Instruction ::
List each line of the data that holds the word "mushroom".
START Material to process
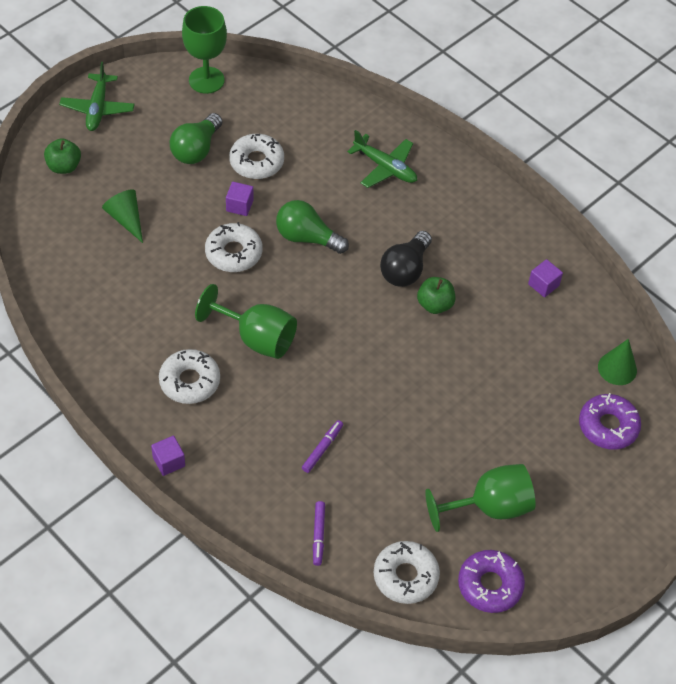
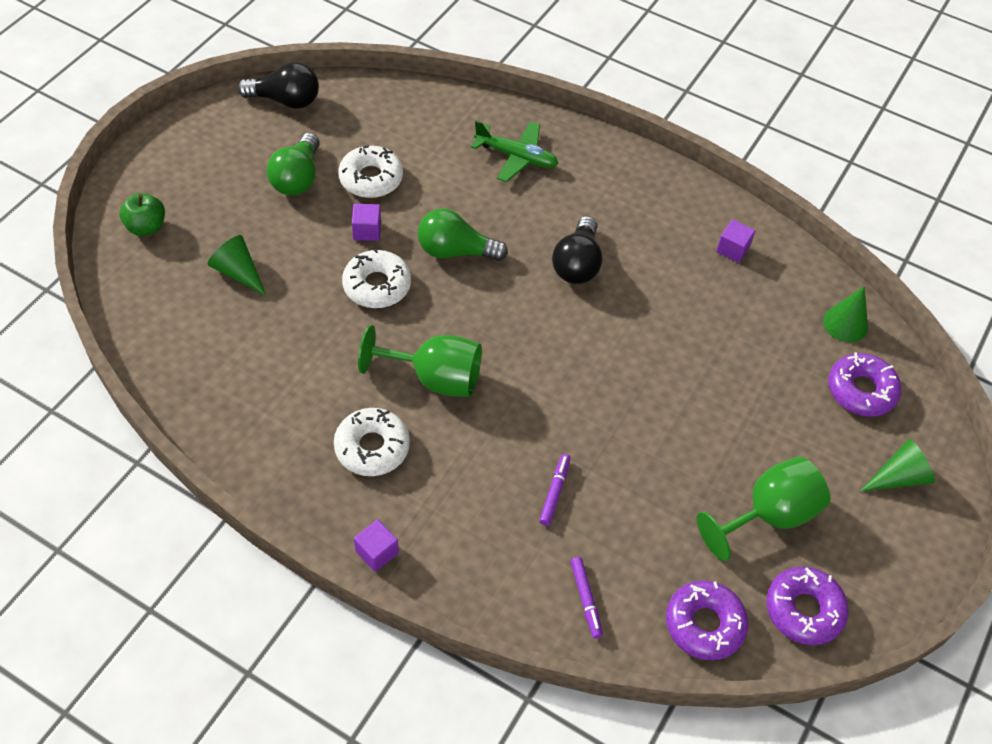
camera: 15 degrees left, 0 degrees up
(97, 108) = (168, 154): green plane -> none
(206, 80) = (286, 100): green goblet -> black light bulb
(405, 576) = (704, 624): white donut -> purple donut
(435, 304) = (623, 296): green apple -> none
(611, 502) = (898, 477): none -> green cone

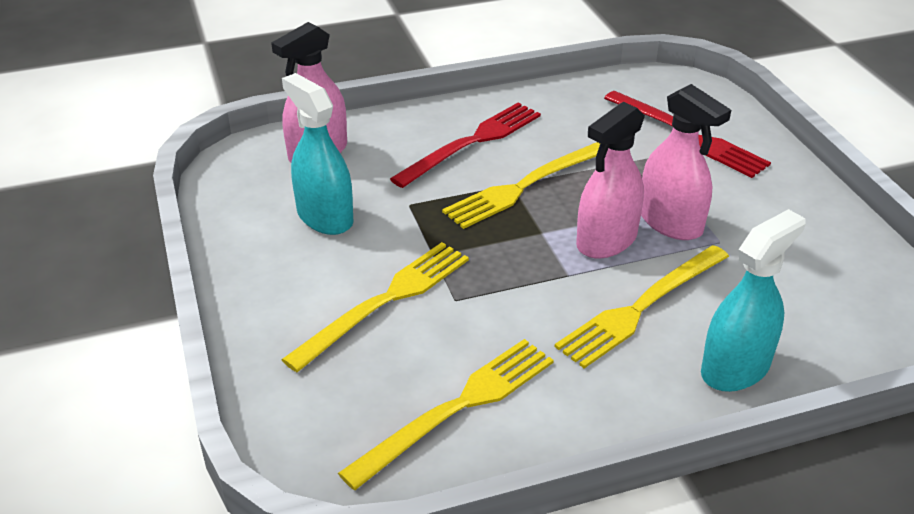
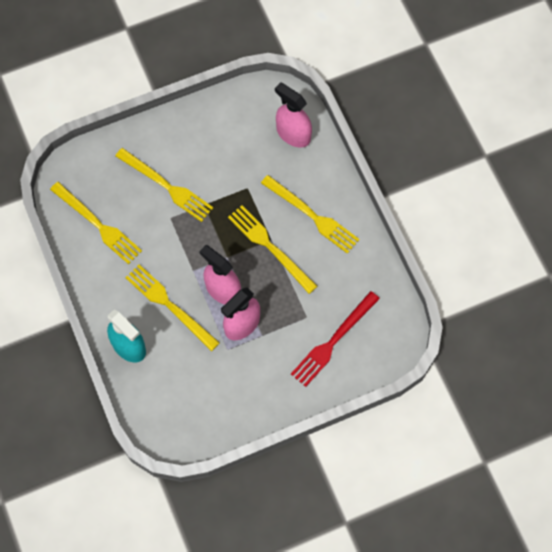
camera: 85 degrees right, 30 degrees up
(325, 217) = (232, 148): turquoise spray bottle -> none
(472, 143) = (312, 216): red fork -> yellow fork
END Material to process
START Material to process
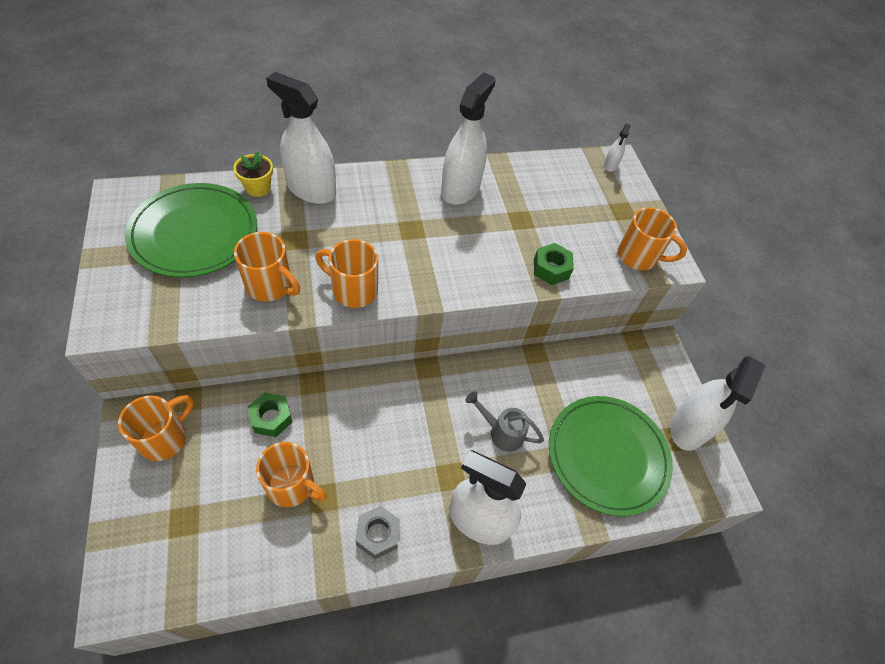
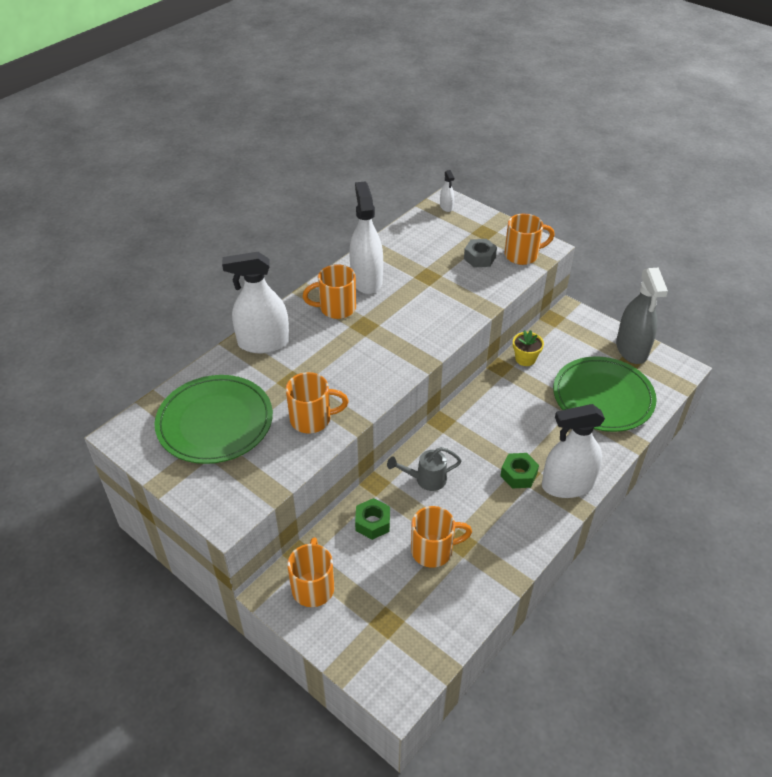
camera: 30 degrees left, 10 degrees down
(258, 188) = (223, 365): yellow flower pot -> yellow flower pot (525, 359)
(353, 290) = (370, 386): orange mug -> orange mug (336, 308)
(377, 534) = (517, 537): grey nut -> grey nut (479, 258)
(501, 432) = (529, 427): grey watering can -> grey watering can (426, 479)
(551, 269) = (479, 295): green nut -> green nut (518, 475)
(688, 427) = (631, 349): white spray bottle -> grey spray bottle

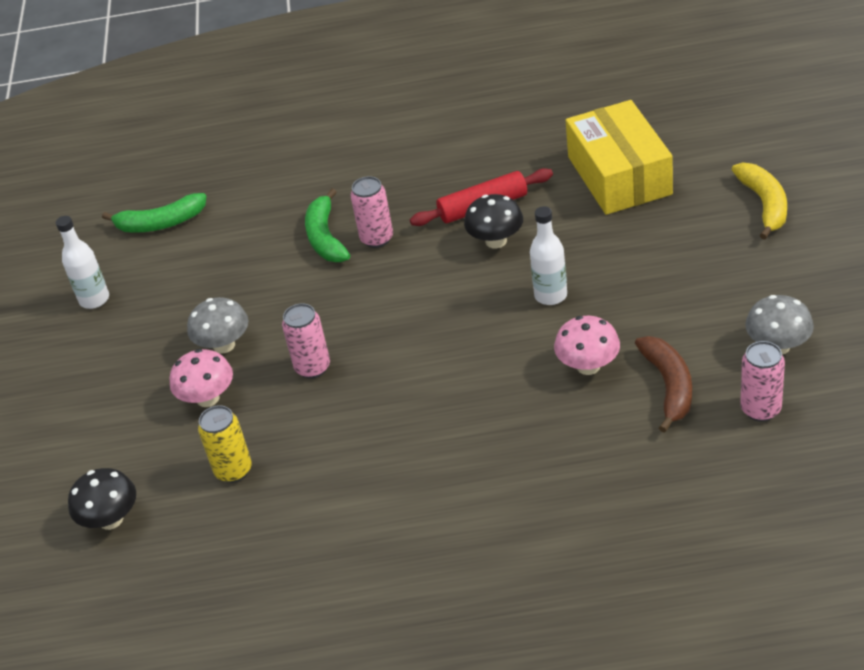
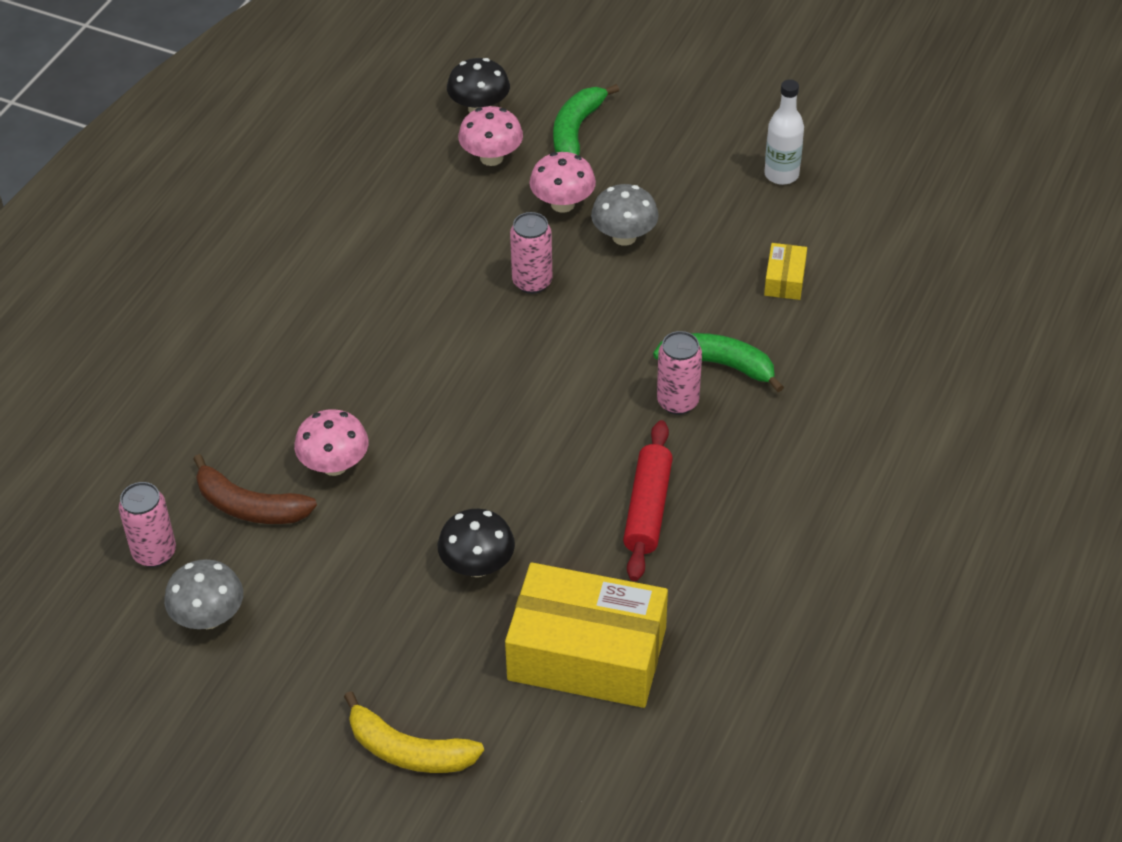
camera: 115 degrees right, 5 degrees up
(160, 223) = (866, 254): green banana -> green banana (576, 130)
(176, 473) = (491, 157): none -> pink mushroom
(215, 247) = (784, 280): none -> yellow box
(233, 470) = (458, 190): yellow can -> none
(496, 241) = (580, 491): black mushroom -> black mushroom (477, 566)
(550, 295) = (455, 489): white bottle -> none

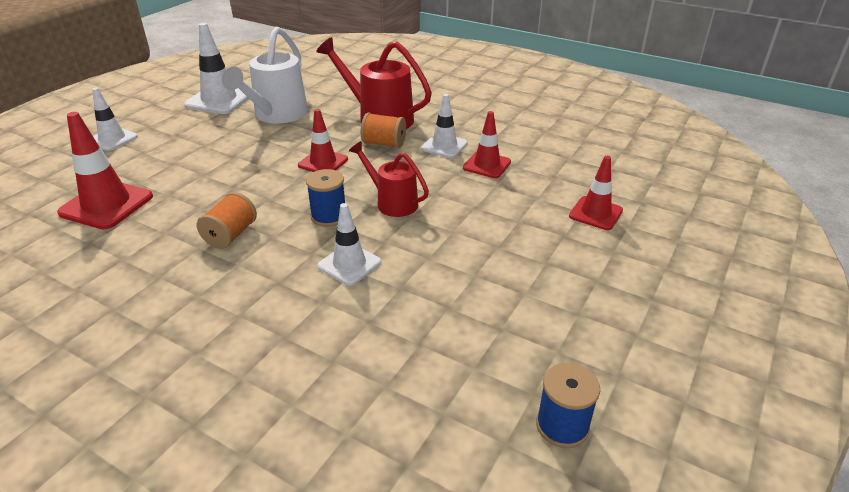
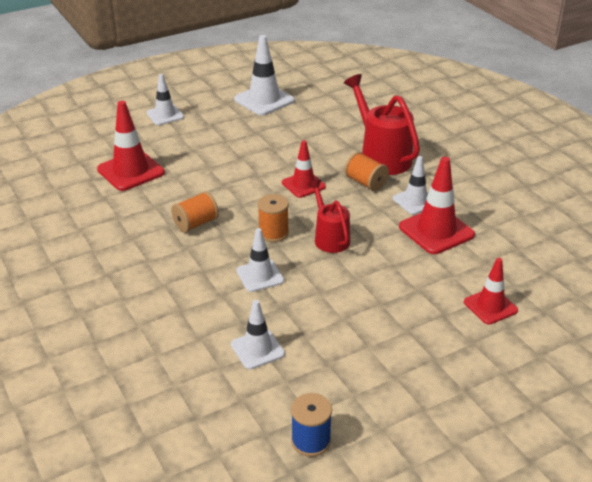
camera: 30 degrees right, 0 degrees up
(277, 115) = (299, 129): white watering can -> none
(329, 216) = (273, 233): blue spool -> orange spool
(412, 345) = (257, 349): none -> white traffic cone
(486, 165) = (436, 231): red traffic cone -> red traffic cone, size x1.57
END Material to process
Exercise result ::
(176, 473) = (491, 157): none -> pink mushroom
(496, 241) = (580, 491): black mushroom -> black mushroom (477, 566)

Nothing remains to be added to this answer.